Exercise requirements
Using "orange" as the search string, find the matching lines below and copy them.

Entries provided
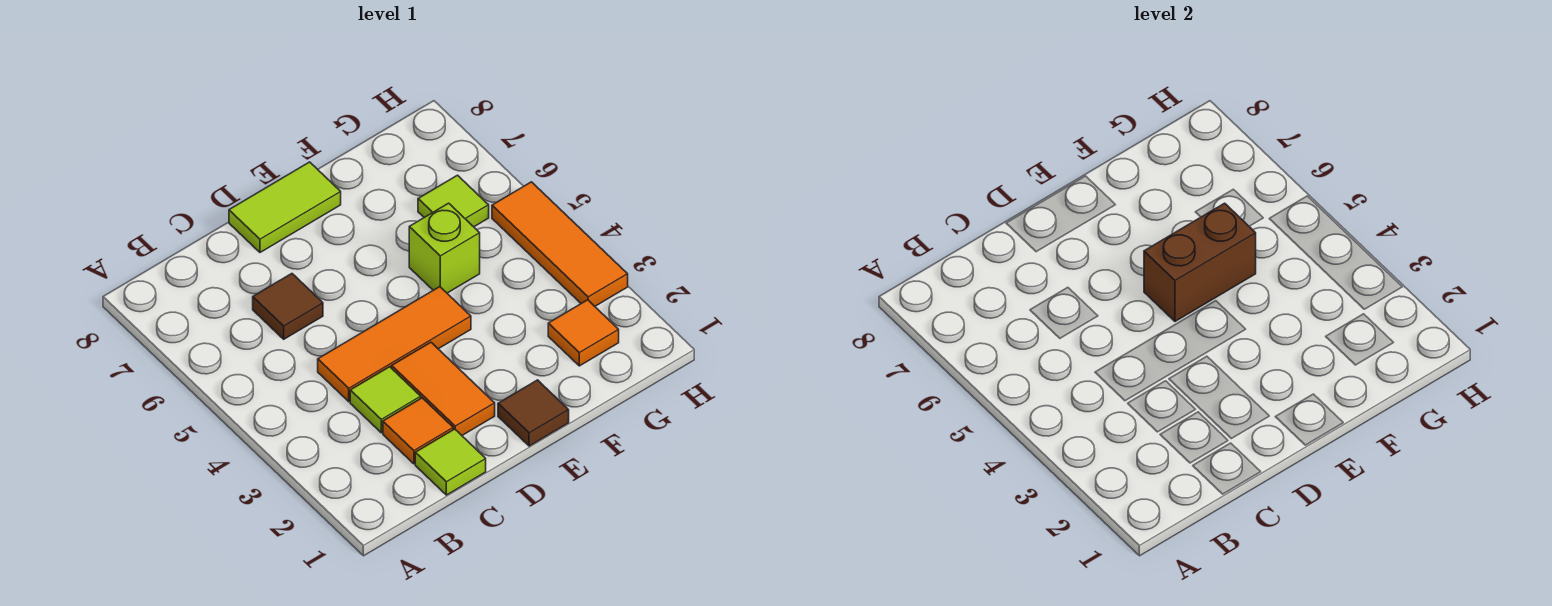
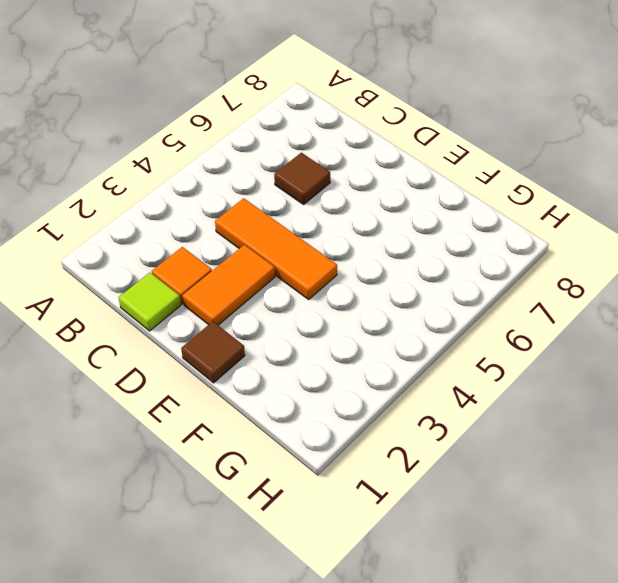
none -> lime tile C3 level 1
none -> lime tile D8:E8 level 1
none -> lime brick F5 level 1

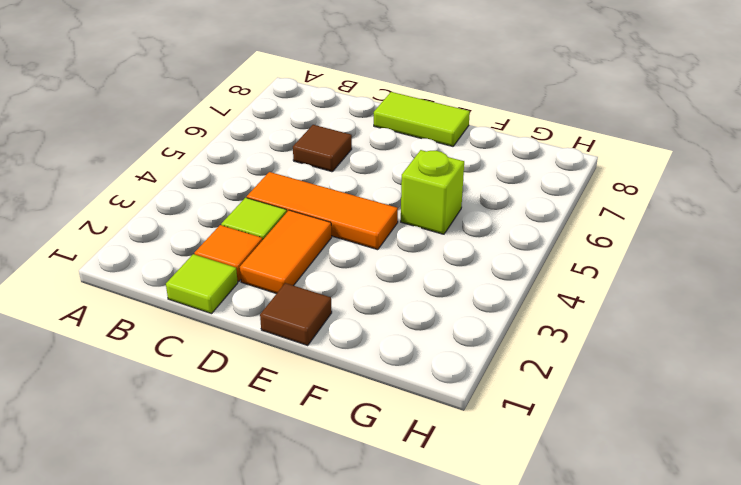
none -> orange tile G2 level 1
none -> lime tile G6 level 1
none -> orange tile H3:H5 level 1

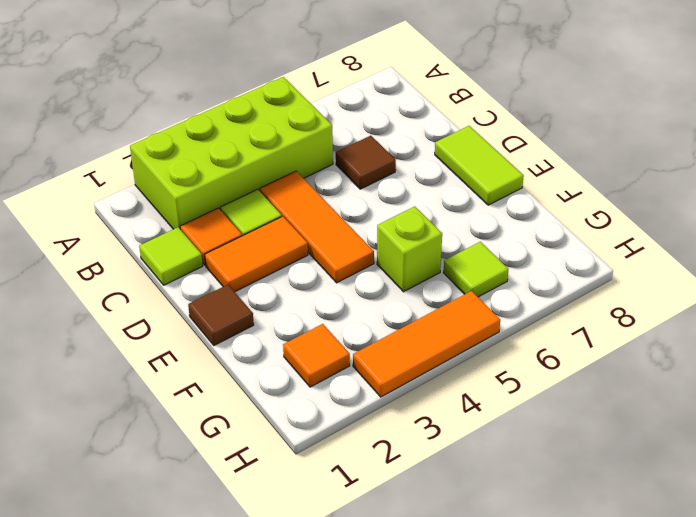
lime brick A2:B5 level 1 -> none
none -> brown brick E5:F5 level 2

Output of the task
none -> orange tile G2 level 1
none -> orange tile H3:H5 level 1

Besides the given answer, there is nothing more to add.